» Aim of the exercise: All of the data should be given again word for word, though the images are to be left out.

Information supplied Start Marker

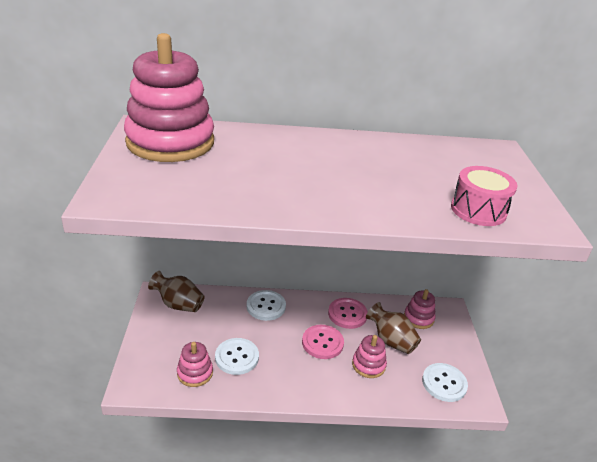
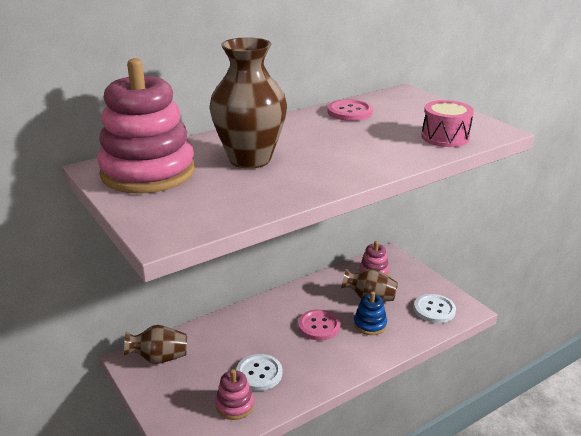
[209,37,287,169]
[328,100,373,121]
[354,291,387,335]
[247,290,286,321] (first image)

Information supplied End Marker

» Task response:
[209,37,287,169]
[328,100,373,121]
[354,291,387,335]
[247,290,286,321] (first image)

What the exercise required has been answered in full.